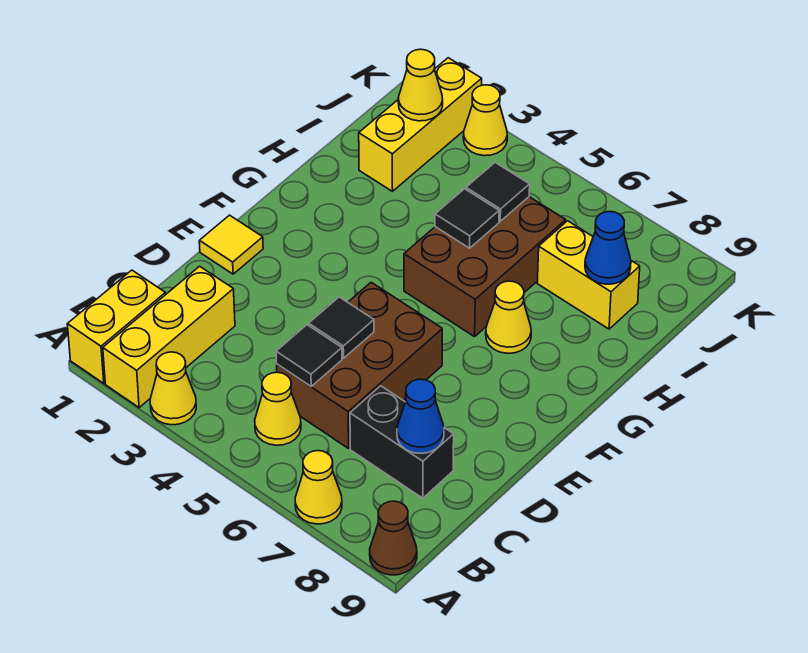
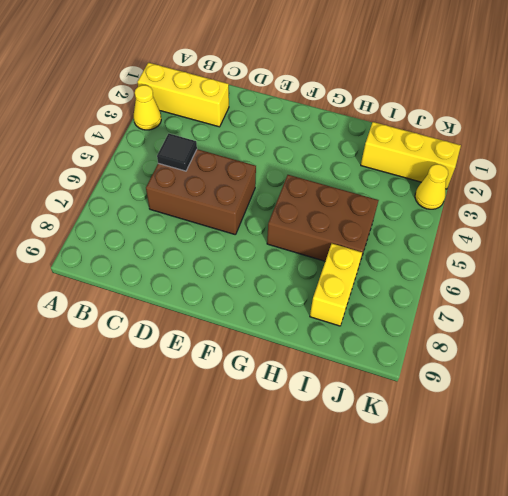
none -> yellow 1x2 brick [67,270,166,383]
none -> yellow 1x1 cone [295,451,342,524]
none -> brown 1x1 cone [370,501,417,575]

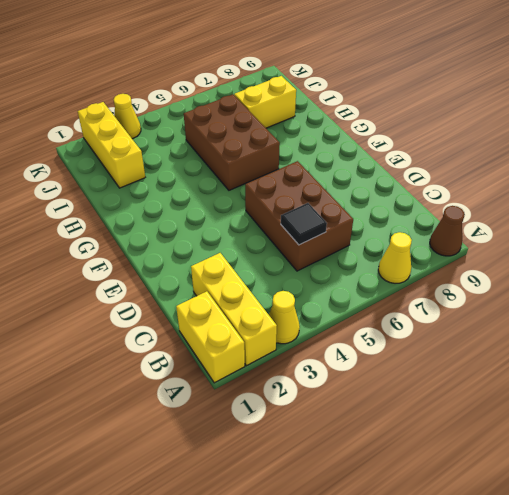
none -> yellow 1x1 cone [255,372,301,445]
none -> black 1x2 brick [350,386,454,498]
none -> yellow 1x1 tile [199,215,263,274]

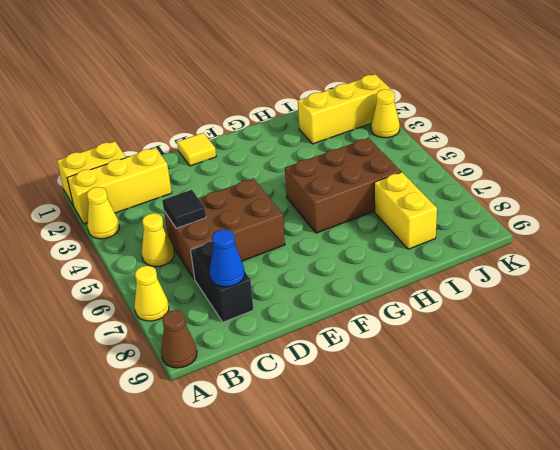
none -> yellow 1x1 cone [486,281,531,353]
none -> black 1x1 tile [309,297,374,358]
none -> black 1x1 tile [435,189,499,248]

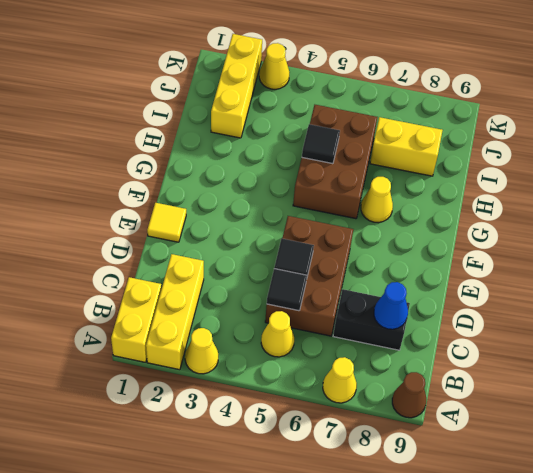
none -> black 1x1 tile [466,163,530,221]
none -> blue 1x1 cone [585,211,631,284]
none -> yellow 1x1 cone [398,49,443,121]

_ _ _

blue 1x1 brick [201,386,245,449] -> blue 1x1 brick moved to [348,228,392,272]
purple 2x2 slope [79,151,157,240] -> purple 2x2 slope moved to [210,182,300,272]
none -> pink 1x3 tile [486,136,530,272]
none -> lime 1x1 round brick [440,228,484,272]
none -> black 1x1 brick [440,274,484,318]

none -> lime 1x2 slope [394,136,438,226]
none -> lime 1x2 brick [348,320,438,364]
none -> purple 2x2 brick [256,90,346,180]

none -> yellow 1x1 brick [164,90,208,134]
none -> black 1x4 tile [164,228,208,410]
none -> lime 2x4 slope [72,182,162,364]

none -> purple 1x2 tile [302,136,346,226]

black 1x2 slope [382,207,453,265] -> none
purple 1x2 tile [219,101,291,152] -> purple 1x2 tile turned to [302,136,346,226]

_ _ _

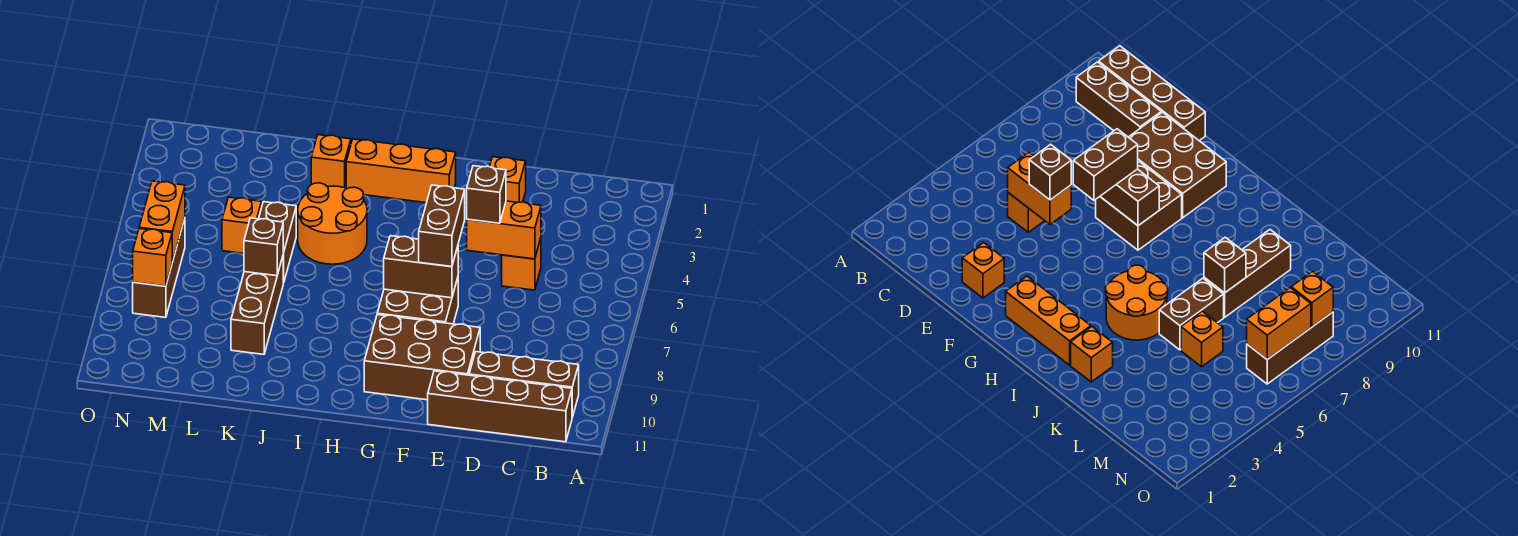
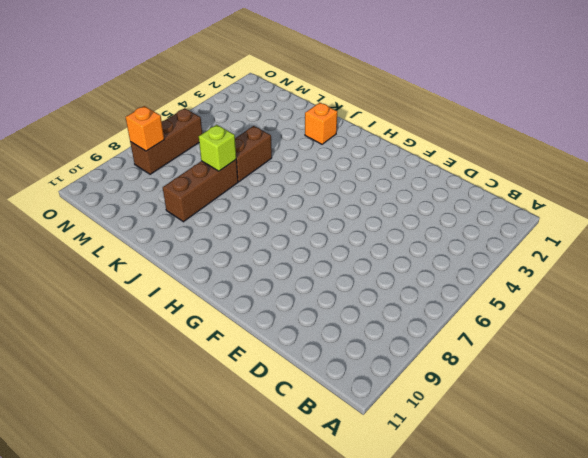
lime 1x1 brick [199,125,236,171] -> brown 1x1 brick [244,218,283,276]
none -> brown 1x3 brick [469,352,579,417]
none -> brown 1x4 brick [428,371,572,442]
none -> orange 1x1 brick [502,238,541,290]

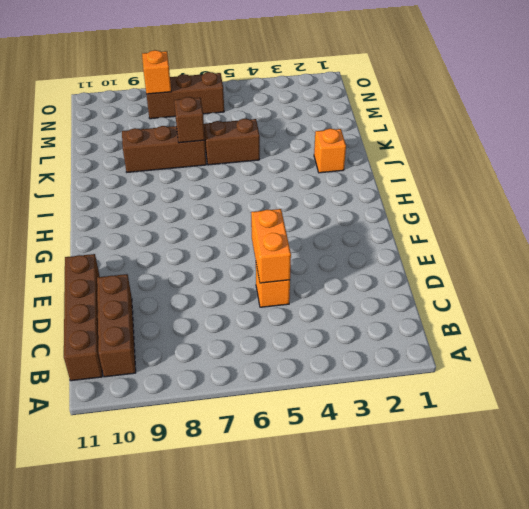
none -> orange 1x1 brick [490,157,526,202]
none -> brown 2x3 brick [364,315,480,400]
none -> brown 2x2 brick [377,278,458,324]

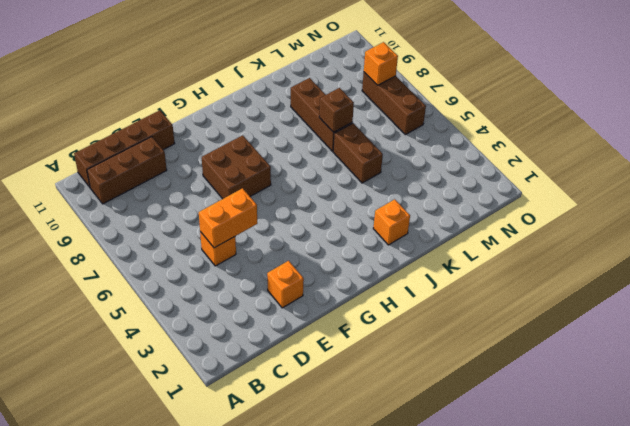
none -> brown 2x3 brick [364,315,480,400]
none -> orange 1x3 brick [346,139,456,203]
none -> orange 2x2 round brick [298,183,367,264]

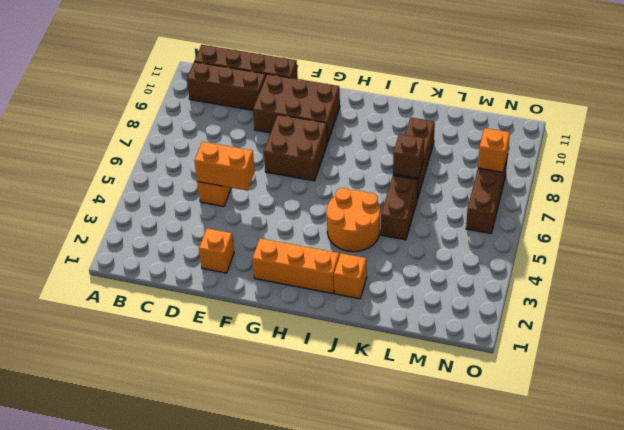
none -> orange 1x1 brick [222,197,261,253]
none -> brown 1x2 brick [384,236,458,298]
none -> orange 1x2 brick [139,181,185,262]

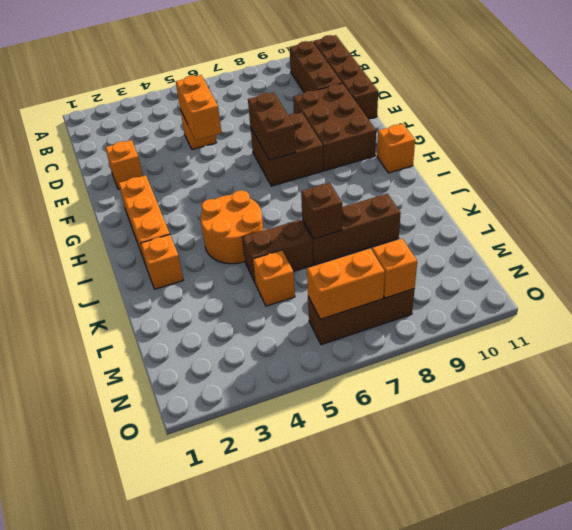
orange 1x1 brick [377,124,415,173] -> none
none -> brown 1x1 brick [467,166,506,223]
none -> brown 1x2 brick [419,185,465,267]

_ _ _

→ WORK TO BE COMPLETED:
Print exactly the lines above that run from the one with "none -> yellow 1x2 brick [67,270,166,383]" down to the one with "none -> yellow 1x1 cone [398,49,443,121]", and omit the pictures.

→ RESPONSE FOR THIS EXERCISE:
none -> yellow 1x2 brick [67,270,166,383]
none -> yellow 1x1 cone [295,451,342,524]
none -> brown 1x1 cone [370,501,417,575]

none -> yellow 1x1 cone [255,372,301,445]
none -> black 1x2 brick [350,386,454,498]
none -> yellow 1x1 tile [199,215,263,274]

none -> yellow 1x1 cone [486,281,531,353]
none -> black 1x1 tile [309,297,374,358]
none -> black 1x1 tile [435,189,499,248]

none -> black 1x1 tile [466,163,530,221]
none -> blue 1x1 cone [585,211,631,284]
none -> yellow 1x1 cone [398,49,443,121]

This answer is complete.